### Exercise aim:
Take the listing below and output it exactly, with no images.

Content starts

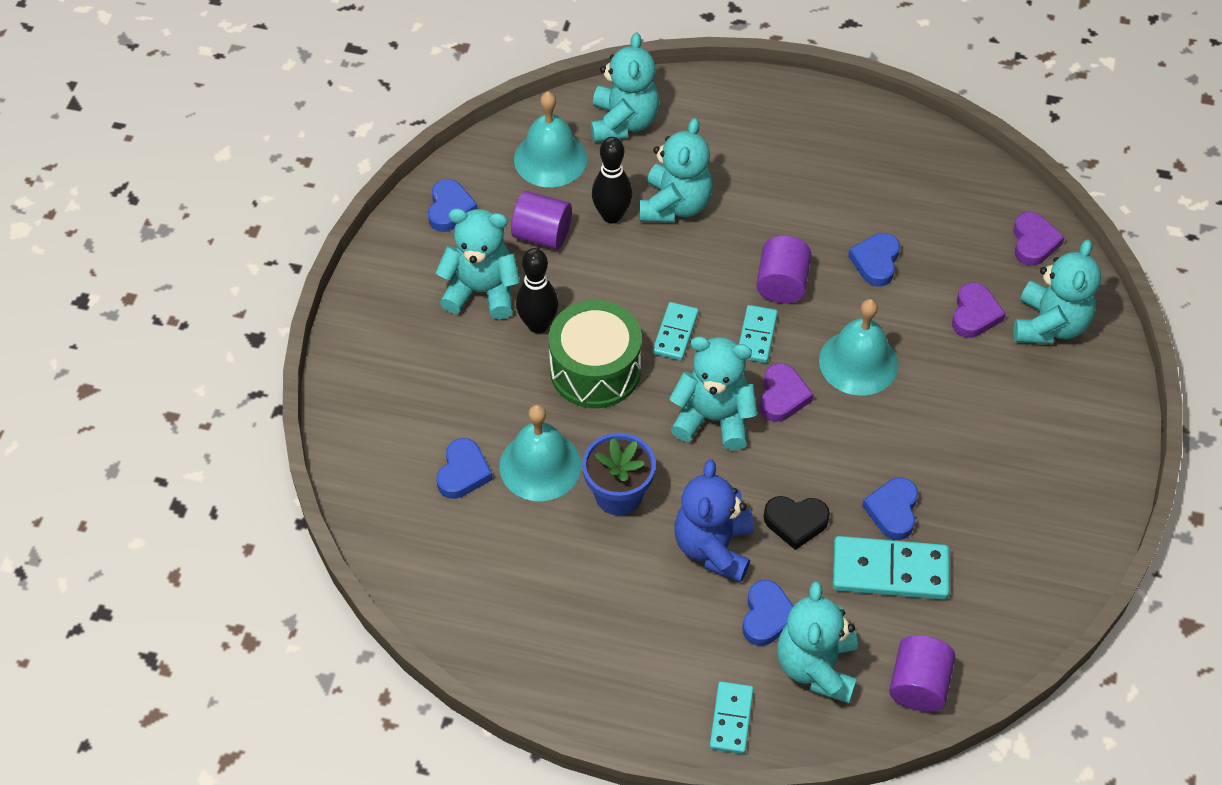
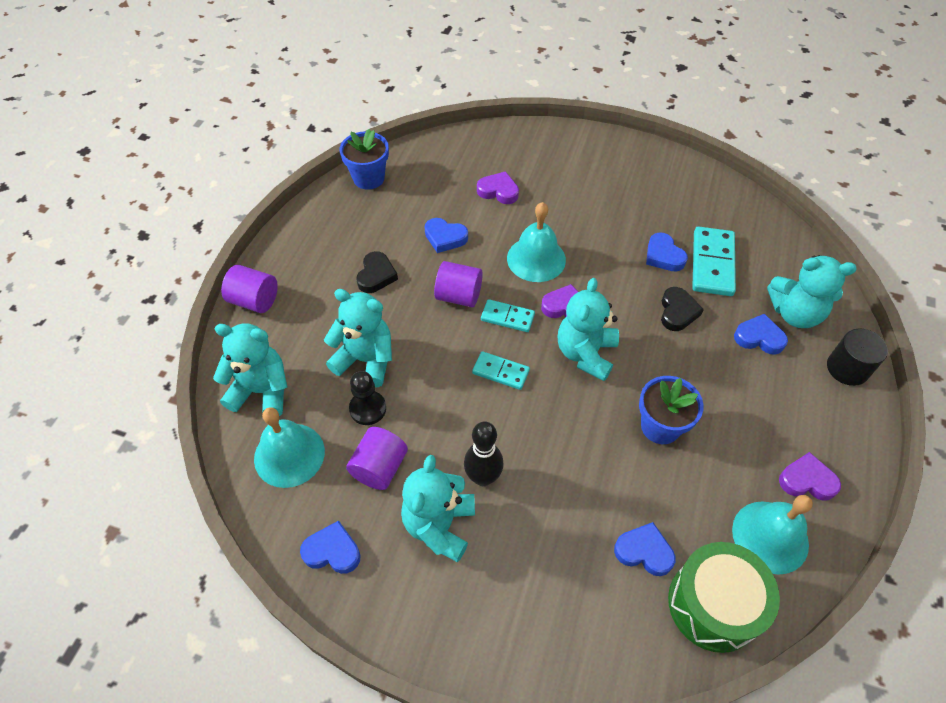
camera: 85 degrees left, 0 degrees up
turquoise bell [499,404,581,501] -> turquoise bell moved to [732,495,813,574]
green drum [548,300,642,408] -> green drum moved to [668,542,780,653]
black bowling pin [592,137,633,224] -> black pawn [349,371,386,425]
blue teddy bear [674,459,754,582] -> none
turquoise domino [710,681,754,754] -> black cylinder [827,329,888,386]
blue heart [862,478,918,540] -> blue heart turned 45 degrees clockwise [646,233,688,272]
purple cylinder [889,635,955,712] -> purple cylinder moved to [221,265,278,313]
purple heart [1013,212,1065,266] -> purple heart moved to [779,452,841,501]
turquoise teddy bear [1013,239,1101,344] -> none
none -> blue flower pot [340,129,389,190]
none -> black heart [356,251,398,293]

Content ends

### Expected output:
camera: 85 degrees left, 0 degrees up
turquoise bell [499,404,581,501] -> turquoise bell moved to [732,495,813,574]
green drum [548,300,642,408] -> green drum moved to [668,542,780,653]
black bowling pin [592,137,633,224] -> black pawn [349,371,386,425]
blue teddy bear [674,459,754,582] -> none
turquoise domino [710,681,754,754] -> black cylinder [827,329,888,386]
blue heart [862,478,918,540] -> blue heart turned 45 degrees clockwise [646,233,688,272]
purple cylinder [889,635,955,712] -> purple cylinder moved to [221,265,278,313]
purple heart [1013,212,1065,266] -> purple heart moved to [779,452,841,501]
turquoise teddy bear [1013,239,1101,344] -> none
none -> blue flower pot [340,129,389,190]
none -> black heart [356,251,398,293]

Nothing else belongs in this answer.